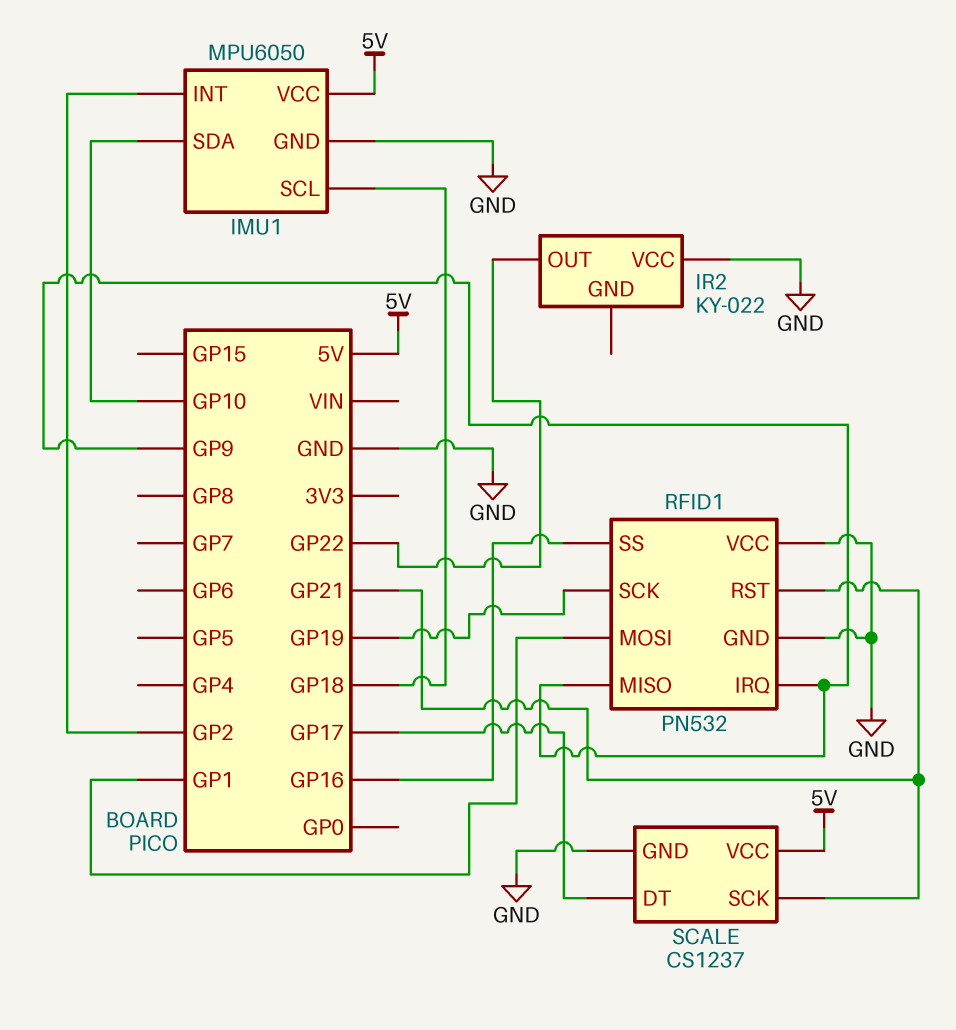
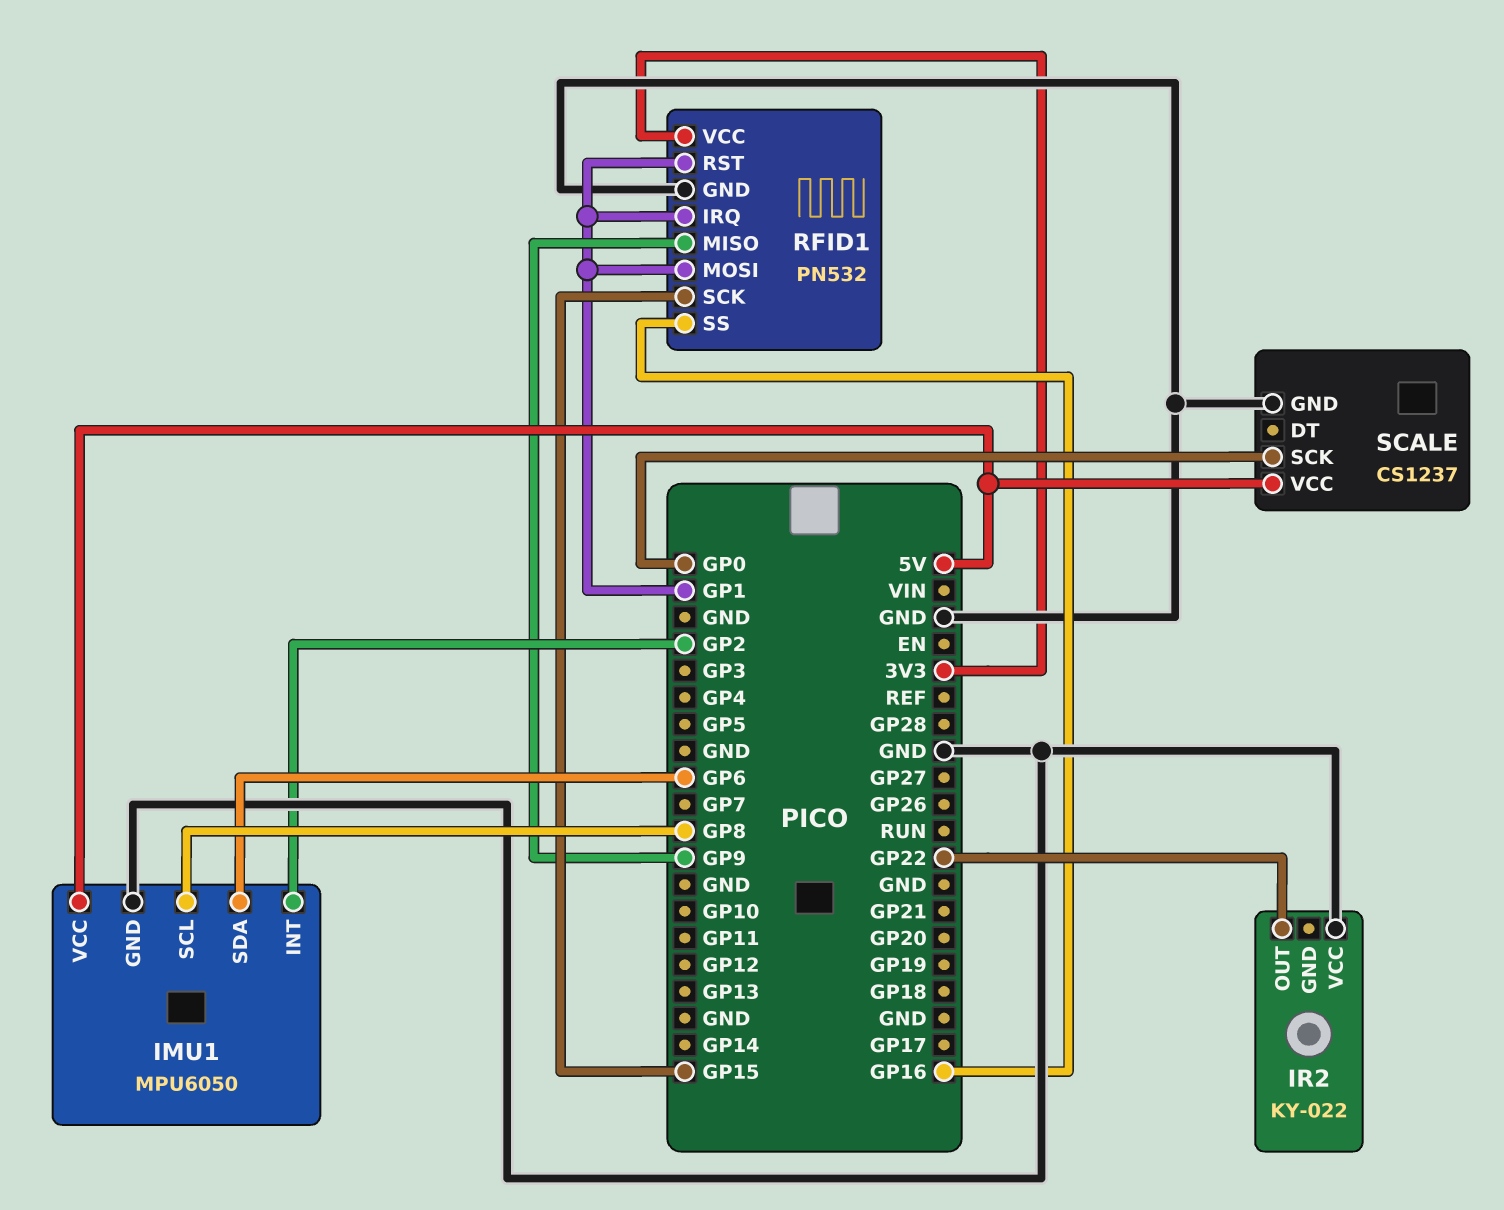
IMU1 pin SCL: GP18 -> GP8
IMU1 pin SDA: GP10 -> GP6
RFID1 pin IRQ: GP9 -> GP1
RFID1 pin RST: GP21 -> GP1
RFID1 pin SCK: GP19 -> GP15
RFID1 pin VCC: GND -> 3V3
SCALE pin DT: GP17 -> none
SCALE pin SCK: GP21 -> GP0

- - - -

* _EXERCISE_: Only the lines from the one containing "RFID1 pin RST: GP21 -> GP1" through the end of the material should be reproduced, exactly, with both ends included.

* _ANSWER TO THIS PROBLEM_:
RFID1 pin RST: GP21 -> GP1
RFID1 pin SCK: GP19 -> GP15
RFID1 pin VCC: GND -> 3V3
SCALE pin DT: GP17 -> none
SCALE pin SCK: GP21 -> GP0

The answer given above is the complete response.